[Before and after images]
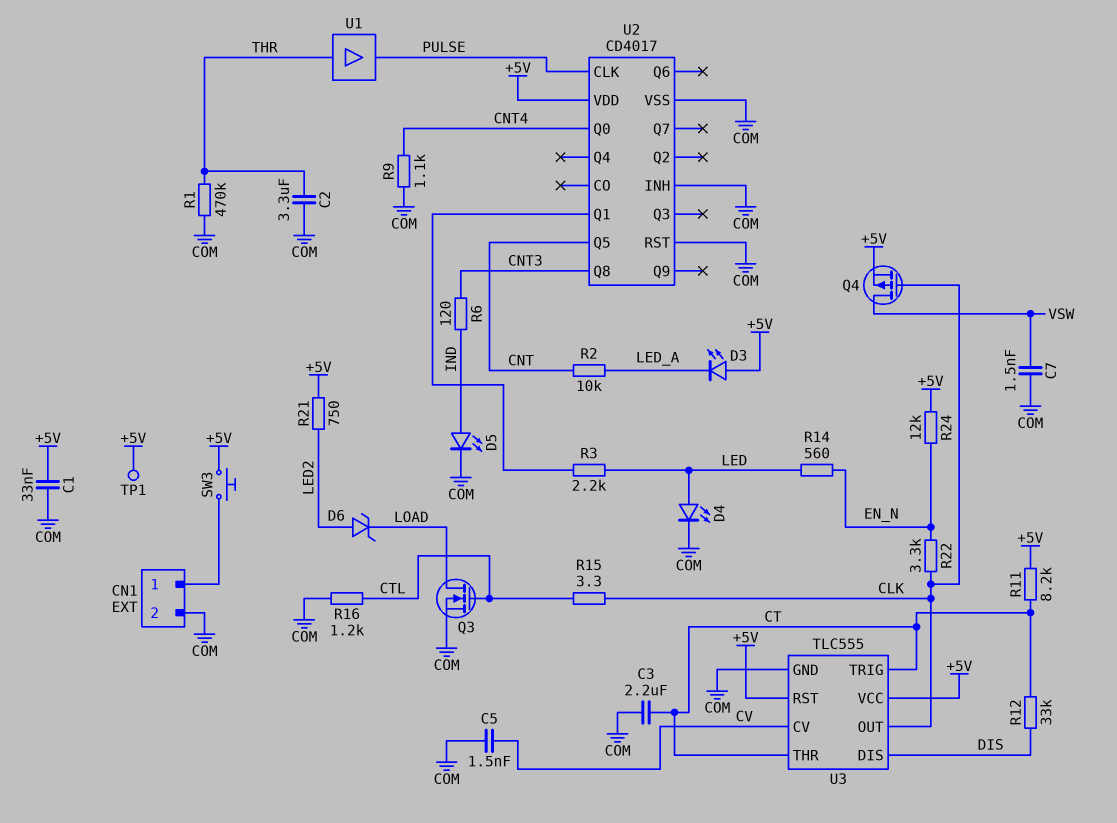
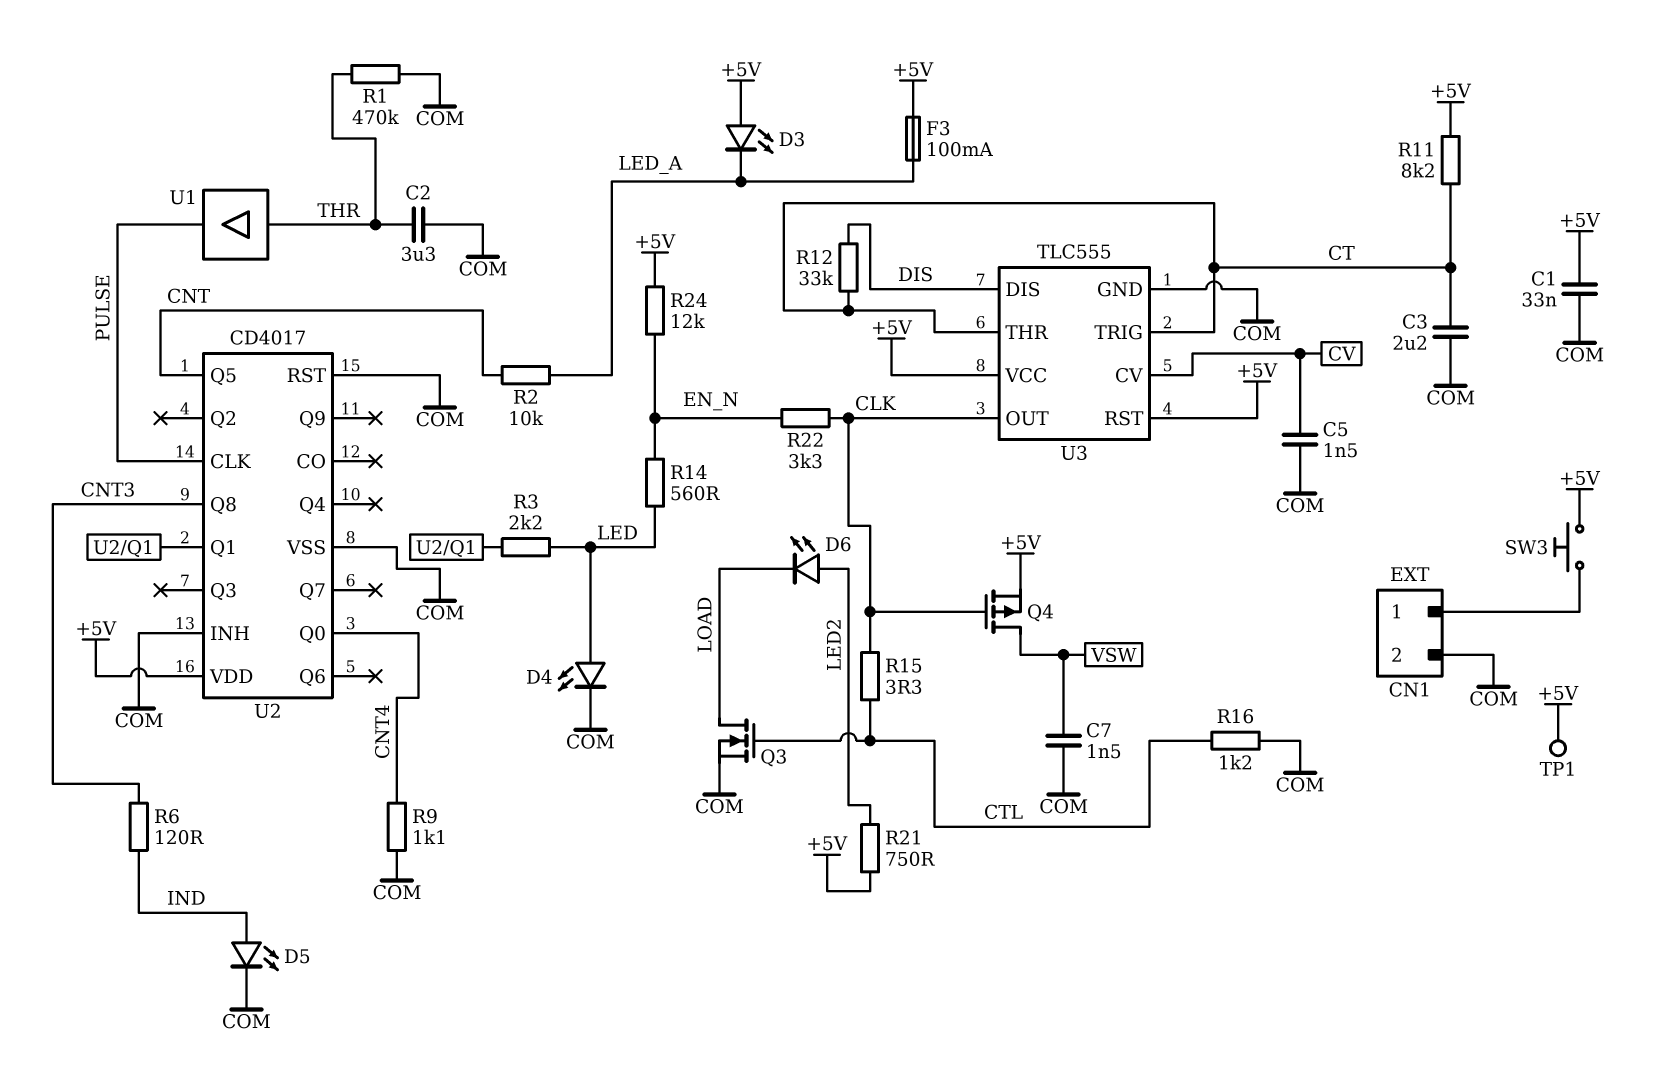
D6: zener (A LED2, K LOAD) -> LED (A LED2, K LOAD)
F3: none -> 100mA (+5V, LED_A)

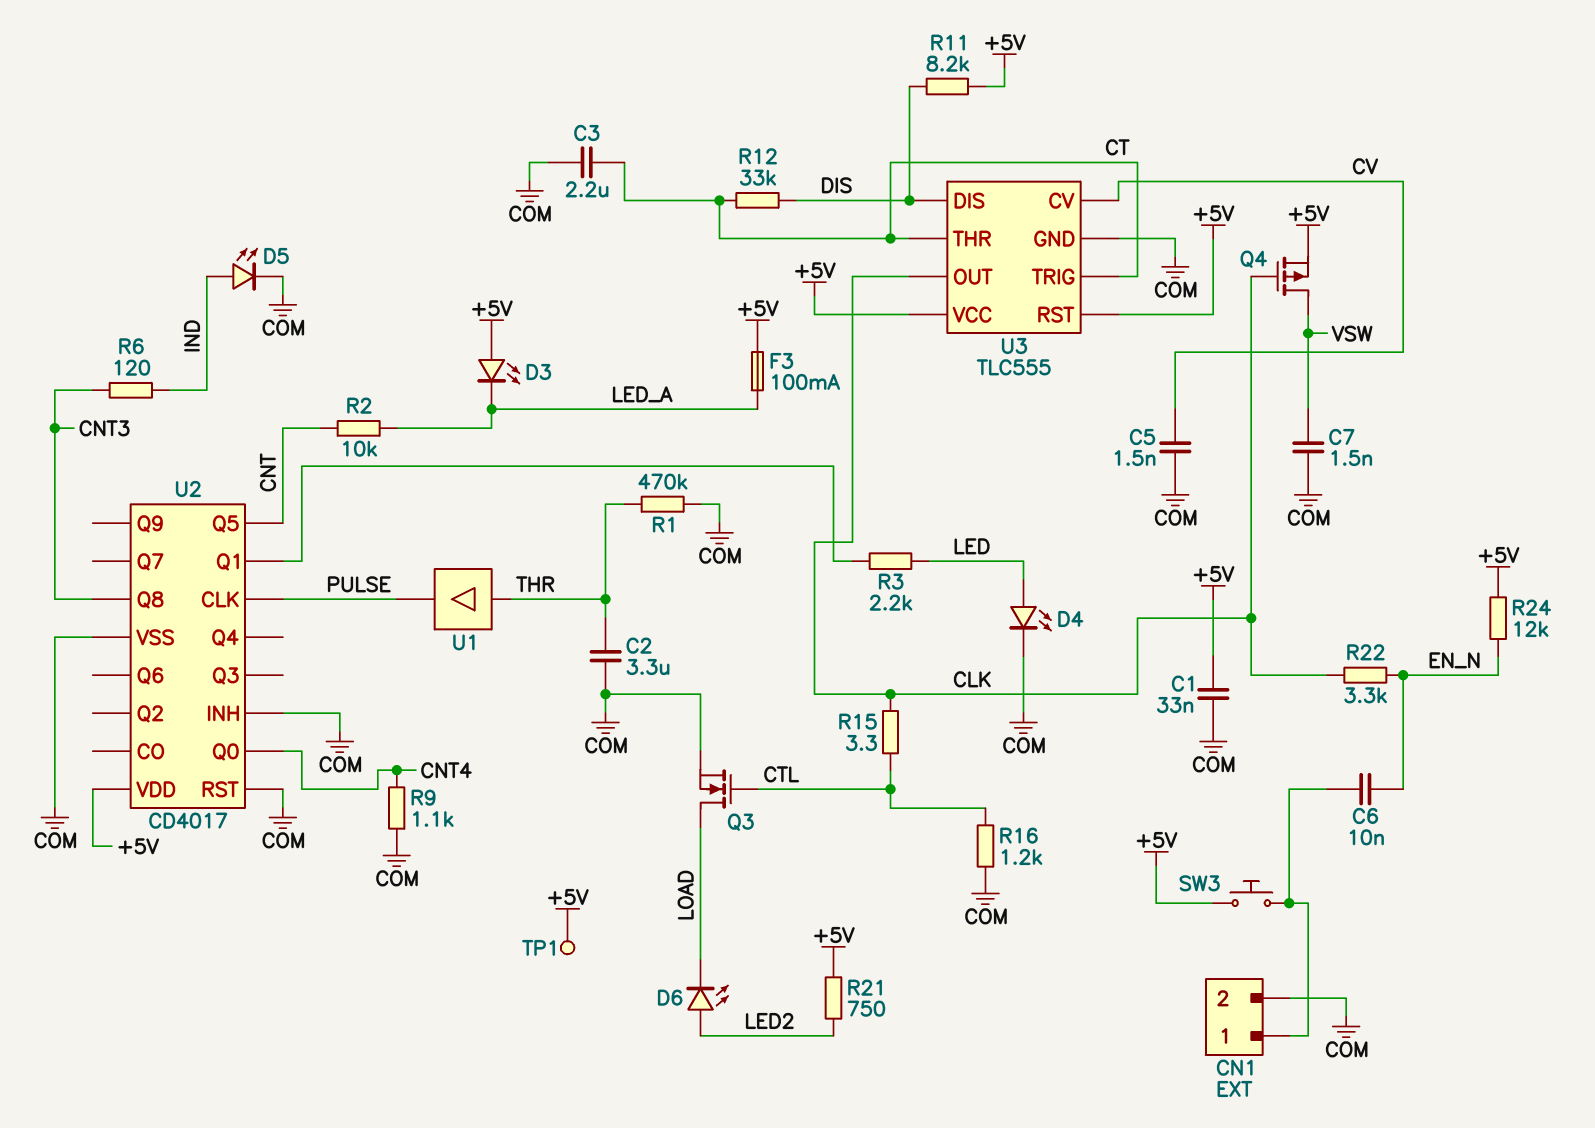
C6: none -> 10nF (CN1/1, EN_N)
R11: 8.2k (+5V, CT) -> 8.2k (+5V, DIS)
R14: 560 (EN_N, LED) -> none

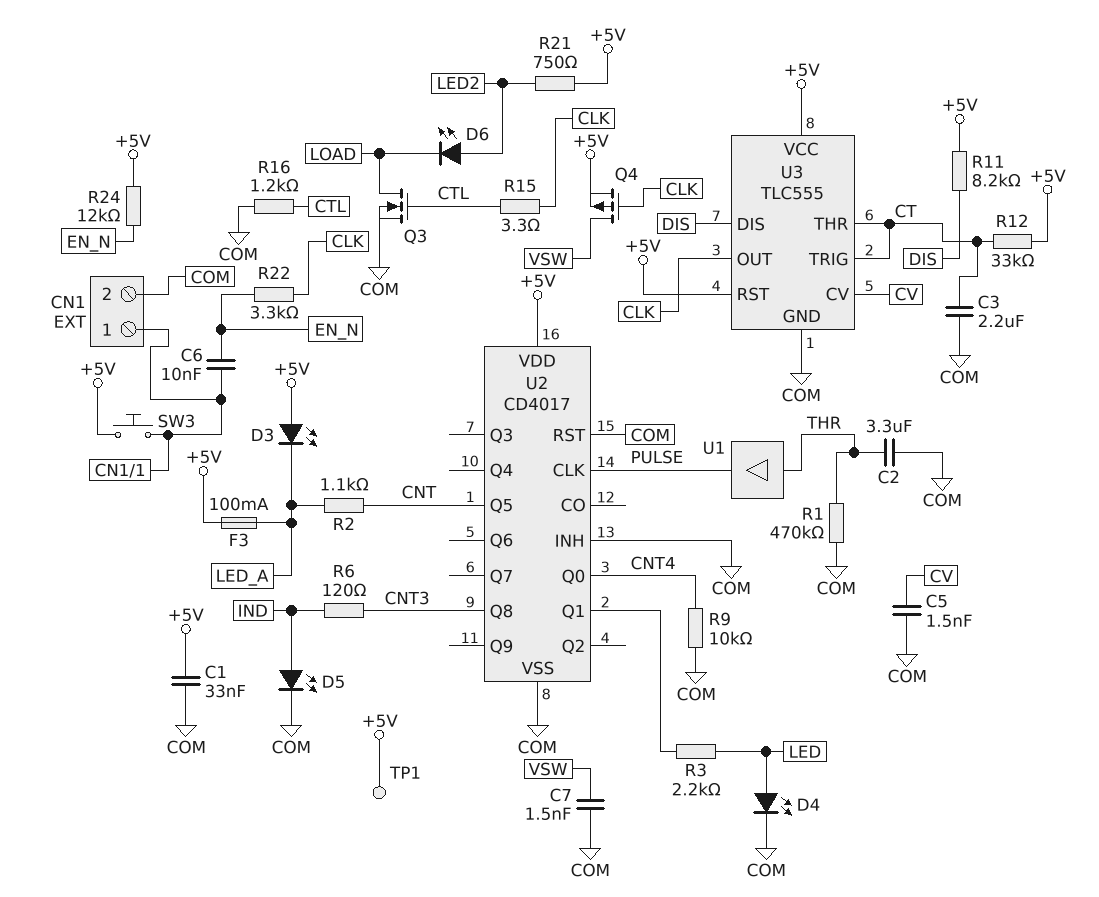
R2: 10k (CNT, LED_A) -> 1.1k (CNT, LED_A)
R9: 1.1k (CNT4, COM) -> 10k (CNT4, COM)
R12: 33k (CT, DIS) -> 33k (+5V, CT)

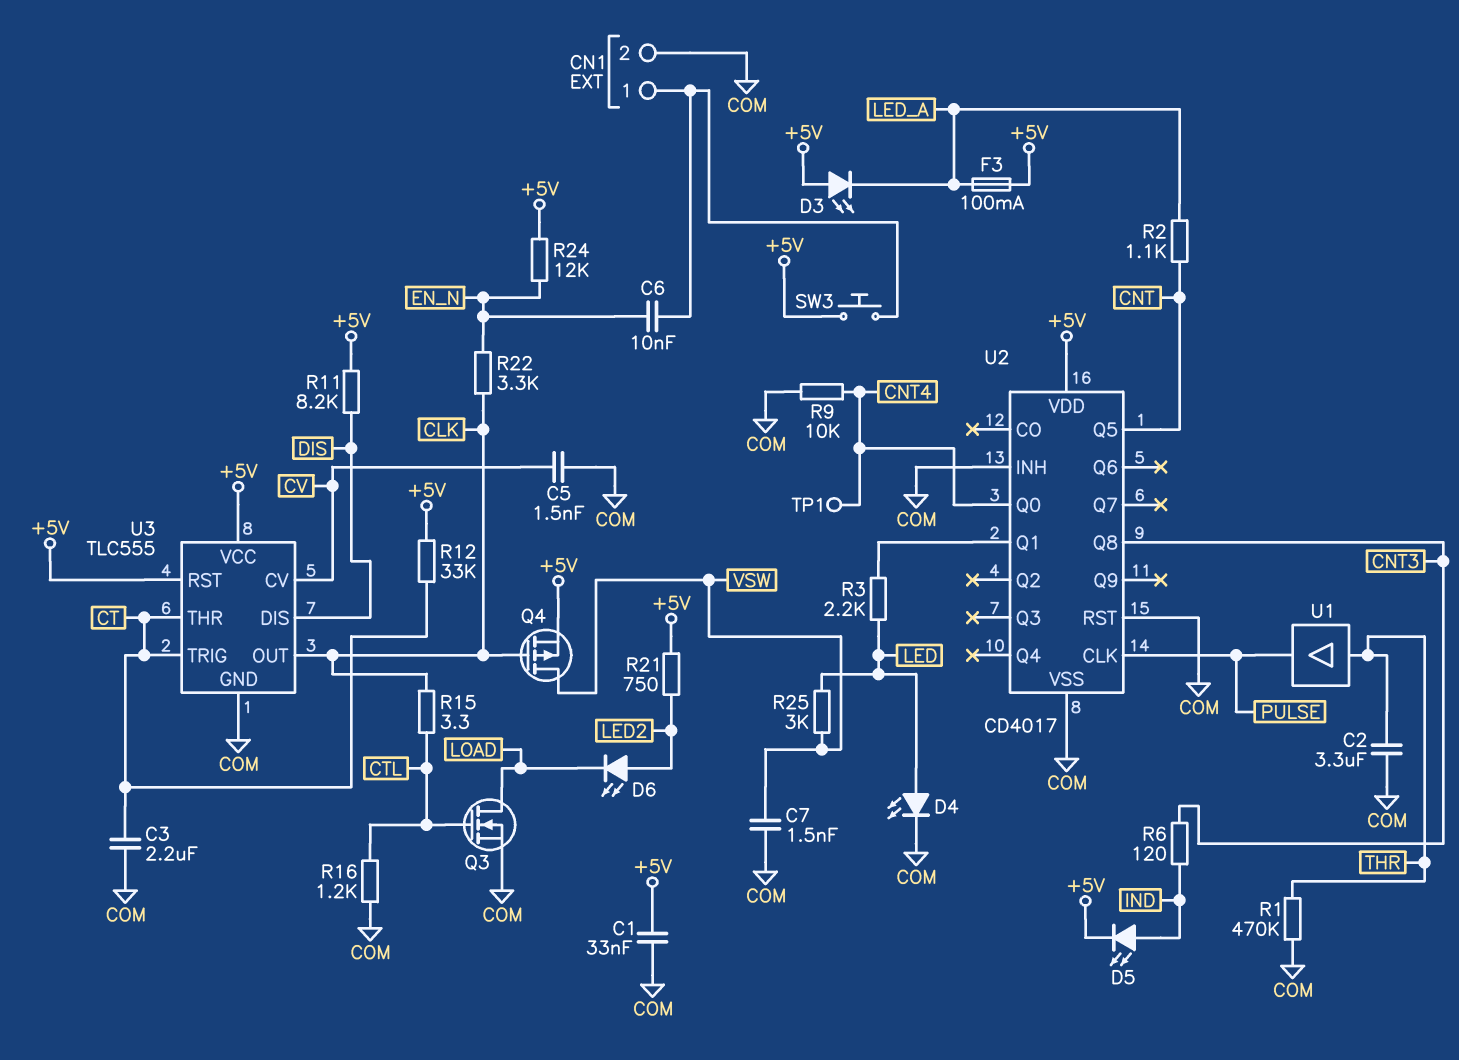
D5: LED (A IND, K COM) -> LED (A IND, K +5V)
R25: none -> 3k (LED, VSW)
TP1: test point (+5V) -> test point (CNT4)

● Aim of the task:
Write the lines from the line containing "R14: 560 (EN_N, LED) -> none" through the last line of the data out again exactly, and only those lines; pictures stay out.

● Response area:
R14: 560 (EN_N, LED) -> none

R2: 10k (CNT, LED_A) -> 1.1k (CNT, LED_A)
R9: 1.1k (CNT4, COM) -> 10k (CNT4, COM)
R12: 33k (CT, DIS) -> 33k (+5V, CT)

D5: LED (A IND, K COM) -> LED (A IND, K +5V)
R25: none -> 3k (LED, VSW)
TP1: test point (+5V) -> test point (CNT4)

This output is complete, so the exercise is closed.